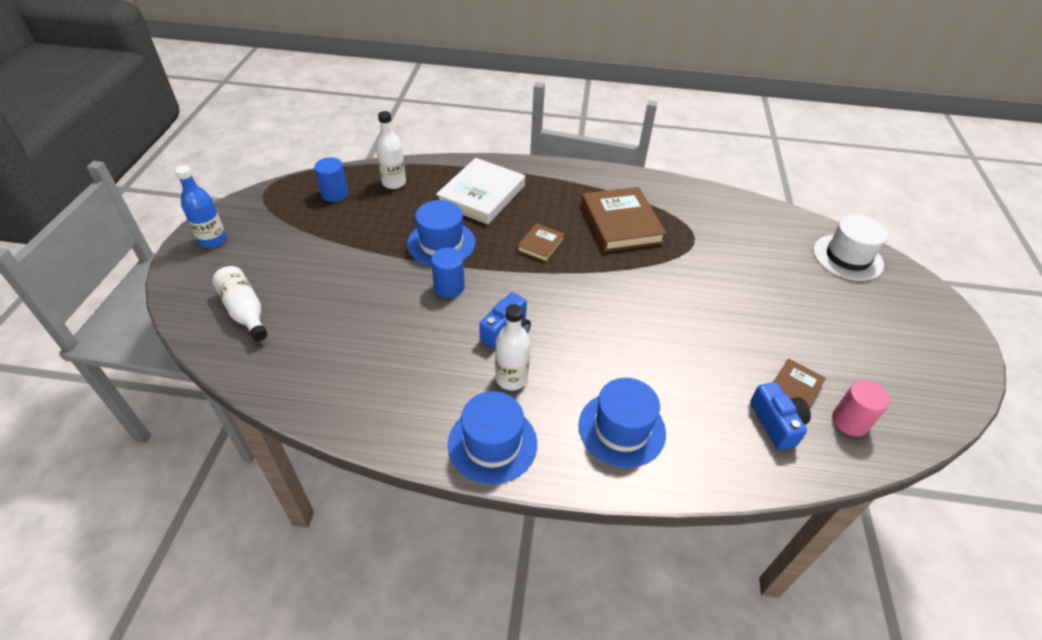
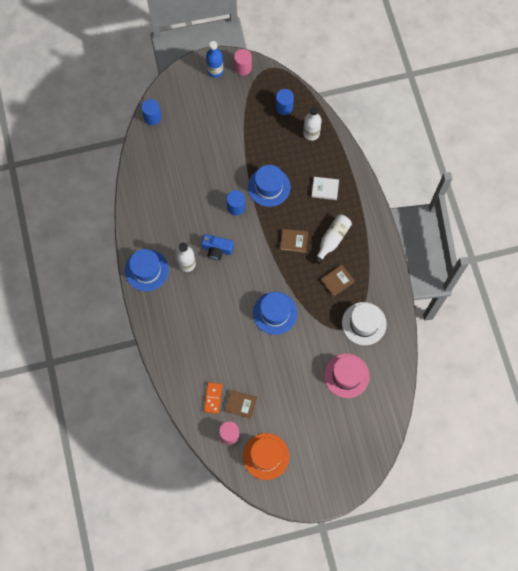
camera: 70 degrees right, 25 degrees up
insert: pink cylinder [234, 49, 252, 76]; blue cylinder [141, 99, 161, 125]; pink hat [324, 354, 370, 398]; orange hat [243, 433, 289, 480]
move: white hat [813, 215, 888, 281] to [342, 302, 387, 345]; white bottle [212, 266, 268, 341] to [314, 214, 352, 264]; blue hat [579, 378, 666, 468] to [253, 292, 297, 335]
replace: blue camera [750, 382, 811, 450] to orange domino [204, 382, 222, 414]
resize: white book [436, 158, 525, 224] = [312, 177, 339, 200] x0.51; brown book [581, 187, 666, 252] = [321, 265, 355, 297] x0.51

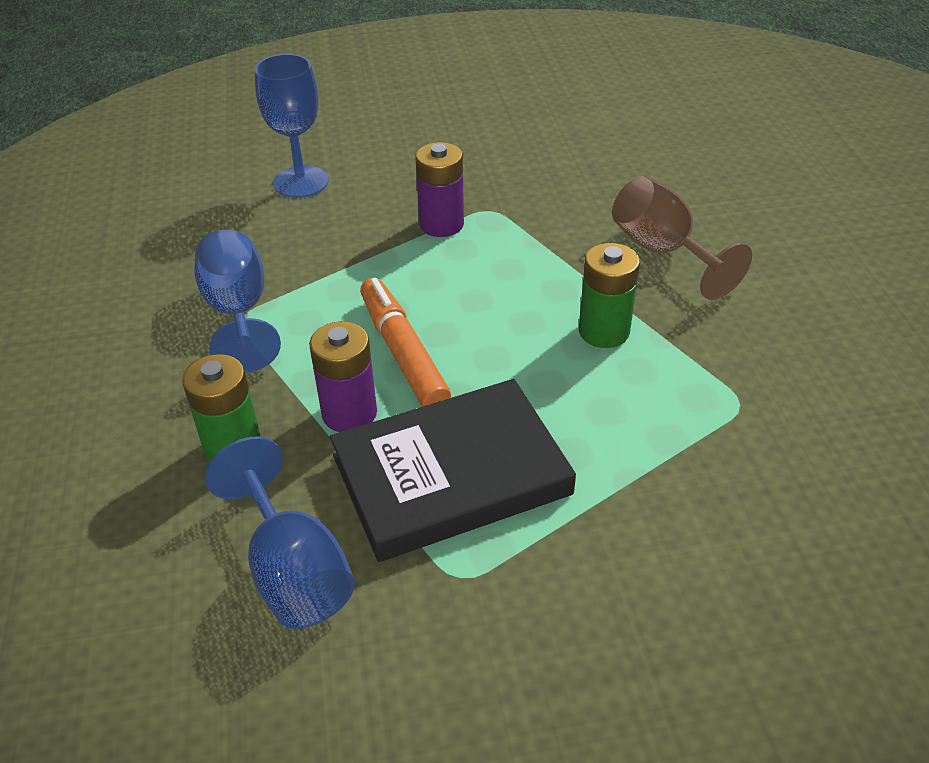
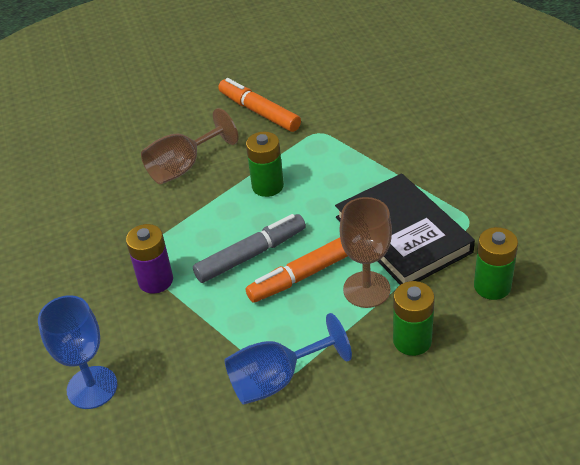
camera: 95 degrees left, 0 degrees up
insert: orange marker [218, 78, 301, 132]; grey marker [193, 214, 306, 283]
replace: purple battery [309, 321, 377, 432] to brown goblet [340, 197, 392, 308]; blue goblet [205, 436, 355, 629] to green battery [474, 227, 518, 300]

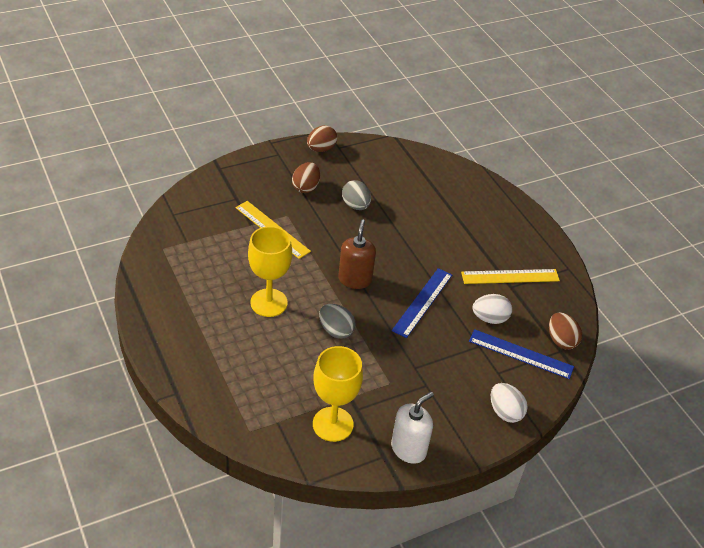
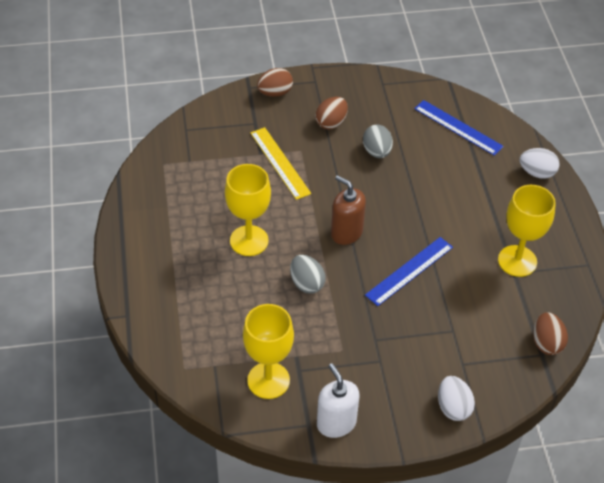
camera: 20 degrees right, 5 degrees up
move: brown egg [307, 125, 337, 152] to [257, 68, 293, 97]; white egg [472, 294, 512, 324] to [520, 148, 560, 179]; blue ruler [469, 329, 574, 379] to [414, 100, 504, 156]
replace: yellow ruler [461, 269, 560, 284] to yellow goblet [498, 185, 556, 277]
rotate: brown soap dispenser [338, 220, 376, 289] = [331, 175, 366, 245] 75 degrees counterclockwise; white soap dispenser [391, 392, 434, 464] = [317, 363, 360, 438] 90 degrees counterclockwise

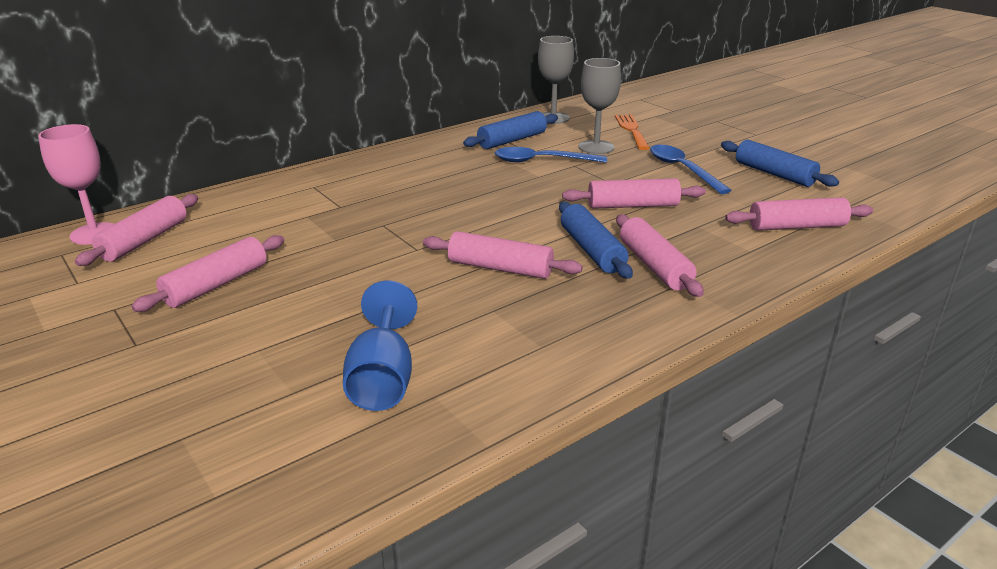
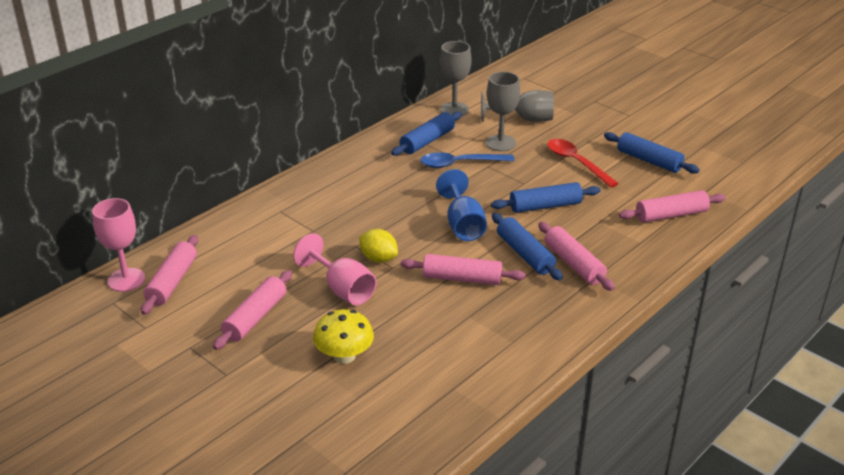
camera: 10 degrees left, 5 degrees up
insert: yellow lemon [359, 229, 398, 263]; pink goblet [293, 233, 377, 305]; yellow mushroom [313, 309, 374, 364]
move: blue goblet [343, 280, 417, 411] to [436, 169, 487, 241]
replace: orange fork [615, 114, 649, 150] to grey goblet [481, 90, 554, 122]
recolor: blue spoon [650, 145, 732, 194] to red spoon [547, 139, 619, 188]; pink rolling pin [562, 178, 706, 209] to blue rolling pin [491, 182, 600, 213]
# # #
Each record above should be retyped exactly, with no pictures carried over.

* **EXPECTED ANSWER**
camera: 70 degrees right, 25 degrees up
insert: pink cylinder [234, 49, 252, 76]; blue cylinder [141, 99, 161, 125]; pink hat [324, 354, 370, 398]; orange hat [243, 433, 289, 480]
move: white hat [813, 215, 888, 281] to [342, 302, 387, 345]; white bottle [212, 266, 268, 341] to [314, 214, 352, 264]; blue hat [579, 378, 666, 468] to [253, 292, 297, 335]
replace: blue camera [750, 382, 811, 450] to orange domino [204, 382, 222, 414]
resize: white book [436, 158, 525, 224] = [312, 177, 339, 200] x0.51; brown book [581, 187, 666, 252] = [321, 265, 355, 297] x0.51

camera: 95 degrees left, 0 degrees up
insert: orange marker [218, 78, 301, 132]; grey marker [193, 214, 306, 283]
replace: purple battery [309, 321, 377, 432] to brown goblet [340, 197, 392, 308]; blue goblet [205, 436, 355, 629] to green battery [474, 227, 518, 300]

camera: 20 degrees right, 5 degrees up
move: brown egg [307, 125, 337, 152] to [257, 68, 293, 97]; white egg [472, 294, 512, 324] to [520, 148, 560, 179]; blue ruler [469, 329, 574, 379] to [414, 100, 504, 156]
replace: yellow ruler [461, 269, 560, 284] to yellow goblet [498, 185, 556, 277]
rotate: brown soap dispenser [338, 220, 376, 289] = [331, 175, 366, 245] 75 degrees counterclockwise; white soap dispenser [391, 392, 434, 464] = [317, 363, 360, 438] 90 degrees counterclockwise

camera: 10 degrees left, 5 degrees up
insert: yellow lemon [359, 229, 398, 263]; pink goblet [293, 233, 377, 305]; yellow mushroom [313, 309, 374, 364]
move: blue goblet [343, 280, 417, 411] to [436, 169, 487, 241]
replace: orange fork [615, 114, 649, 150] to grey goblet [481, 90, 554, 122]
recolor: blue spoon [650, 145, 732, 194] to red spoon [547, 139, 619, 188]; pink rolling pin [562, 178, 706, 209] to blue rolling pin [491, 182, 600, 213]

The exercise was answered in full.